PROVIDED DATA START

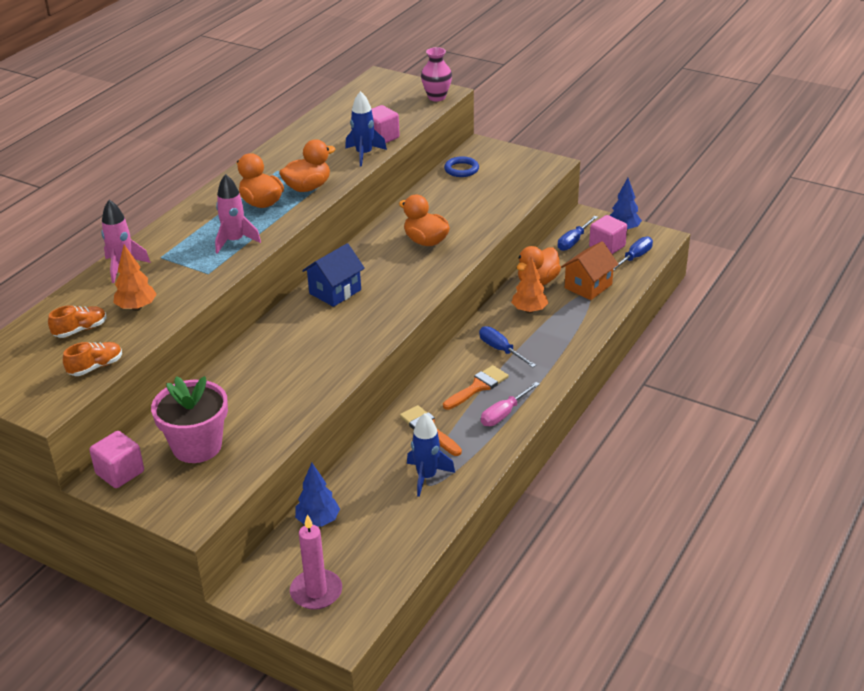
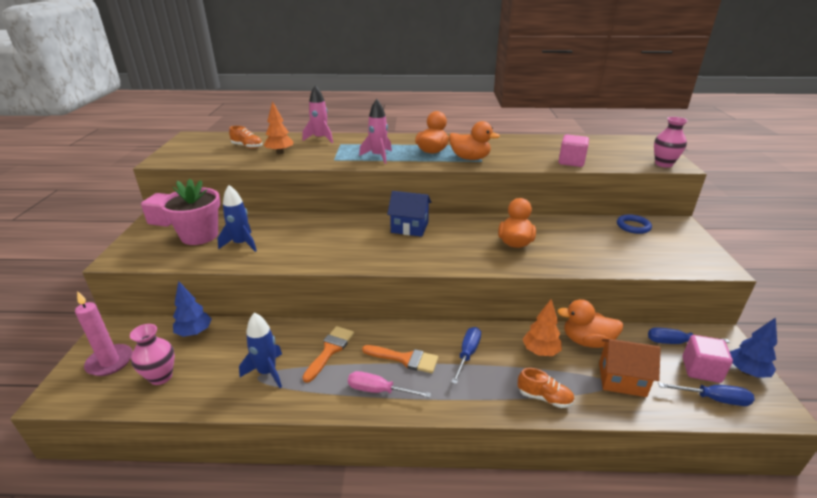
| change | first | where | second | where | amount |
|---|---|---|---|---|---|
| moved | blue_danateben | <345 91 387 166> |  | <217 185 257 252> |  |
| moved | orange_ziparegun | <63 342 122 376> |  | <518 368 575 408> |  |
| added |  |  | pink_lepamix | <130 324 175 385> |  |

PROVIDED DATA END
PROVIDED DATA START

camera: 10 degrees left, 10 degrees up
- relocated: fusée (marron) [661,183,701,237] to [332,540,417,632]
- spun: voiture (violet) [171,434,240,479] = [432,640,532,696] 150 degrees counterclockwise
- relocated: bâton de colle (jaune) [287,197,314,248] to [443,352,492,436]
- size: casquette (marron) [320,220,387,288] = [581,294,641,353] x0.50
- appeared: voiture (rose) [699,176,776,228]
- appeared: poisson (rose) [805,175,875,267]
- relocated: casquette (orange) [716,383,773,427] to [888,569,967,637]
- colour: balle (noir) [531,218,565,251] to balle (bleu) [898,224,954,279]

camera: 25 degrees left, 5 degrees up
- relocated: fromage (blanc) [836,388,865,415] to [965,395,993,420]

PROVIDED DATA END

WHAT THIS TASK INVOLVES: Look in the material above for the line with "- spun: voiture" and the line with "- appeared: poisson (rose) [805,175,875,267]", and transcribe exactly those lines and all lines between them, nothing more.

WRITTEN RESPONSE:
- spun: voiture (violet) [171,434,240,479] = [432,640,532,696] 150 degrees counterclockwise
- relocated: bâton de colle (jaune) [287,197,314,248] to [443,352,492,436]
- size: casquette (marron) [320,220,387,288] = [581,294,641,353] x0.50
- appeared: voiture (rose) [699,176,776,228]
- appeared: poisson (rose) [805,175,875,267]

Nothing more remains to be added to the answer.